[Scene images with change listings]
————

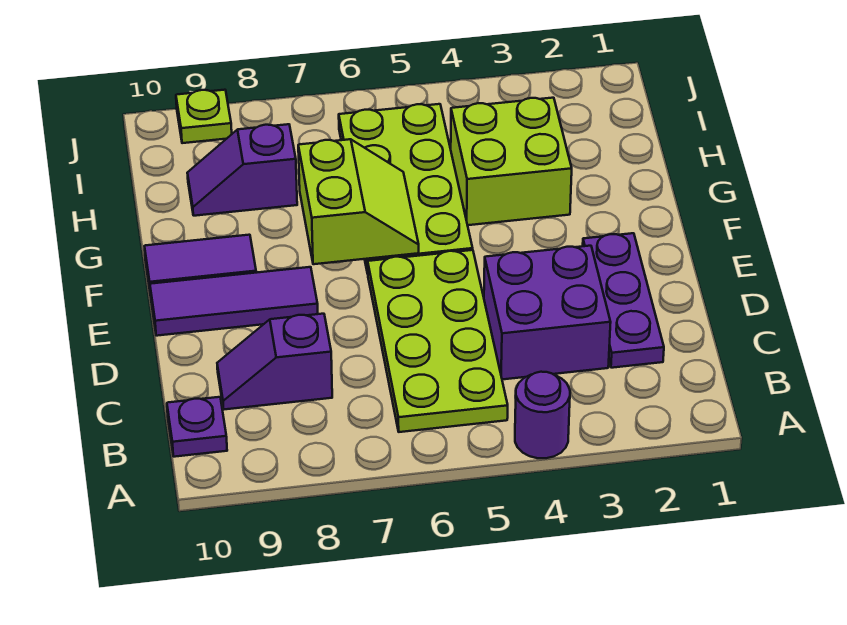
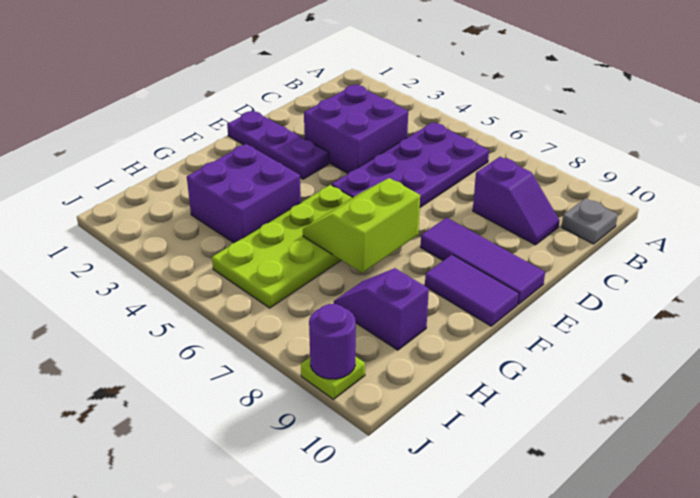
purple round brick A4 level 1 -> purple round brick J9 level 2
lime plate B5:E6 level 1 -> purple plate B5:E6 level 1
purple plate B10 level 1 -> grey plate B10 level 1
purple plate C2:E2 level 1 -> purple plate E1:E3 level 1
lime brick G3:H4 level 1 -> purple brick G3:H4 level 1
purple slope H8:H9 level 1 top 8 -> purple slope H8:H9 level 1 top 9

————

:: Exercise ::
Write the data out again exactly, but without its images.

:: Result ::
purple round brick A4 level 1 -> purple round brick J9 level 2
lime plate B5:E6 level 1 -> purple plate B5:E6 level 1
purple plate B10 level 1 -> grey plate B10 level 1
purple plate C2:E2 level 1 -> purple plate E1:E3 level 1
lime brick G3:H4 level 1 -> purple brick G3:H4 level 1
purple slope H8:H9 level 1 top 8 -> purple slope H8:H9 level 1 top 9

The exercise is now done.